Gather all lines in the entries that include the word "moved".
--
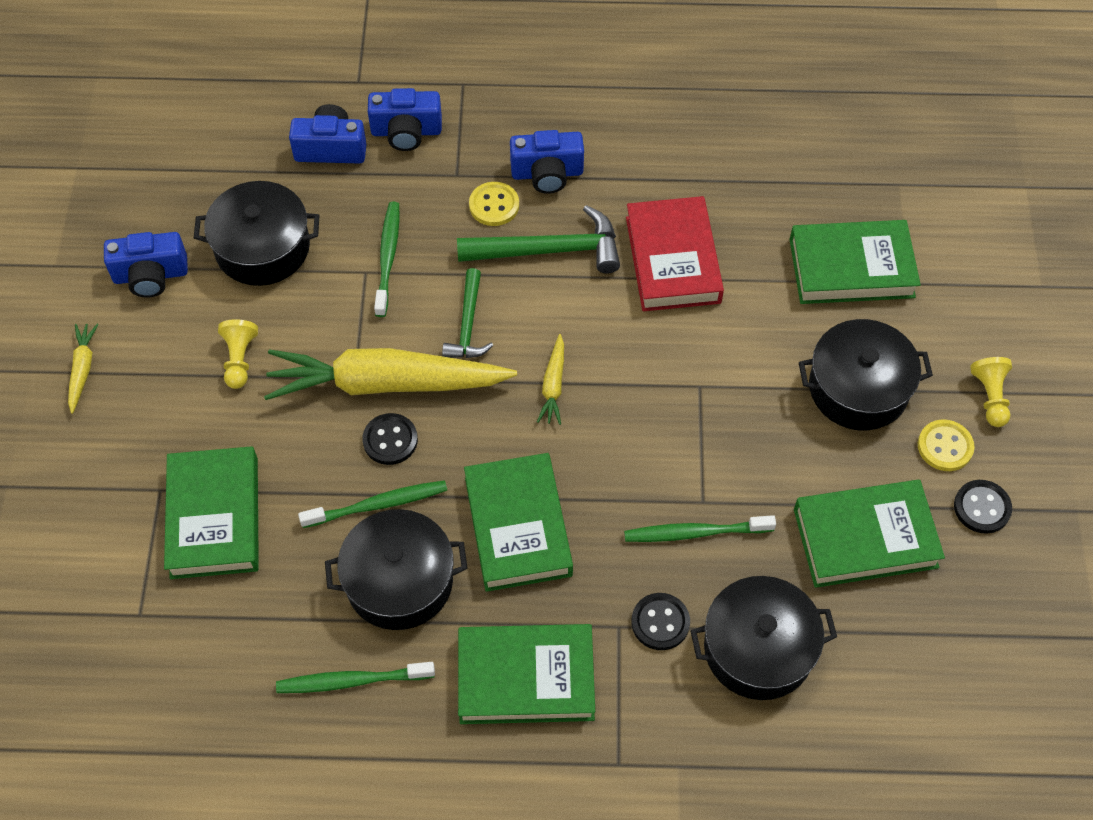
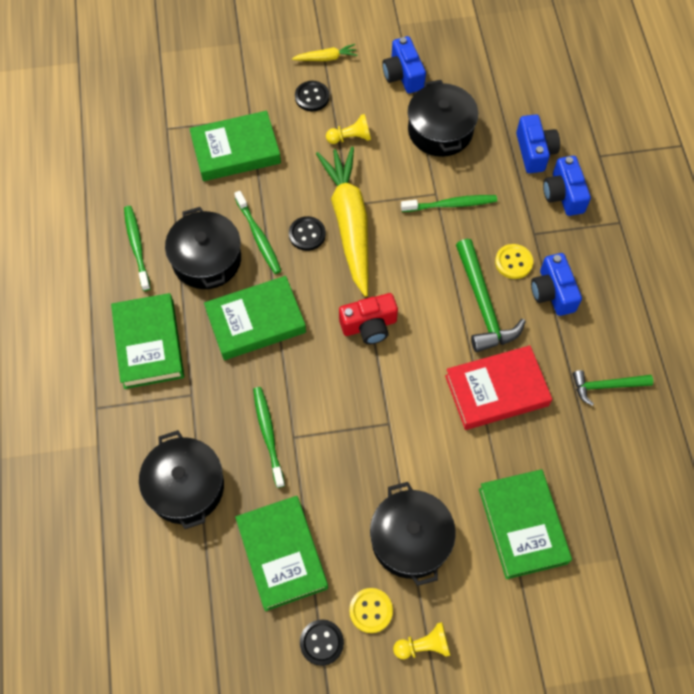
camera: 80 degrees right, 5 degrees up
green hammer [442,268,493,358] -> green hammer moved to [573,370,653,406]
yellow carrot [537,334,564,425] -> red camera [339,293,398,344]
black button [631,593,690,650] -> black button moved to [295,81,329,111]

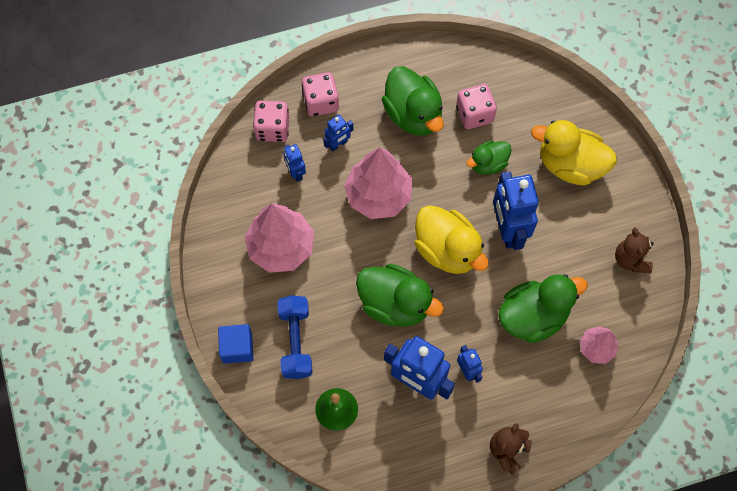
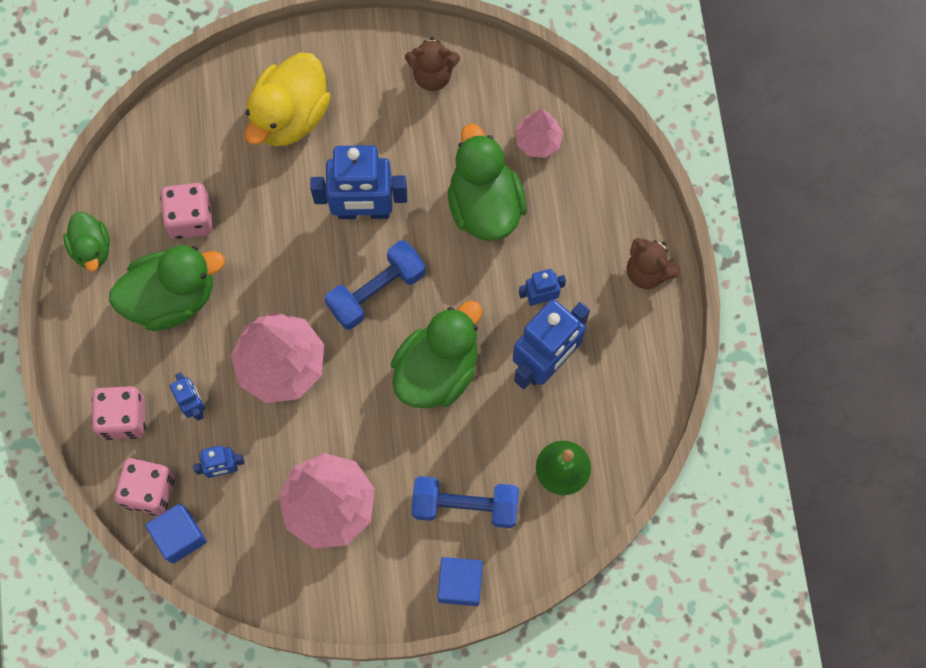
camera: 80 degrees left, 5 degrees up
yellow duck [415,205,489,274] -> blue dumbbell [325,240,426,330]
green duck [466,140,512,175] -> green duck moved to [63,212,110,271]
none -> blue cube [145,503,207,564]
--
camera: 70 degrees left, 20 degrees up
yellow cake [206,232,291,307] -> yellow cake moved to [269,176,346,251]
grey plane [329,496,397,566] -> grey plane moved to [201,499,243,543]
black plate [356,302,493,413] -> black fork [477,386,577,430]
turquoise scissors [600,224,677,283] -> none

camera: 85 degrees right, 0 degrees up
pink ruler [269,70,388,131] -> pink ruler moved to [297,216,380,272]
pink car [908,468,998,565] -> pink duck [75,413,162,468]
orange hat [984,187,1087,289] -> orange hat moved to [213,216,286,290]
--
## OUTPUT
green hammer [442,268,493,358] -> green hammer moved to [573,370,653,406]
black button [631,593,690,650] -> black button moved to [295,81,329,111]
green duck [466,140,512,175] -> green duck moved to [63,212,110,271]
yellow cake [206,232,291,307] -> yellow cake moved to [269,176,346,251]
grey plane [329,496,397,566] -> grey plane moved to [201,499,243,543]
pink ruler [269,70,388,131] -> pink ruler moved to [297,216,380,272]
orange hat [984,187,1087,289] -> orange hat moved to [213,216,286,290]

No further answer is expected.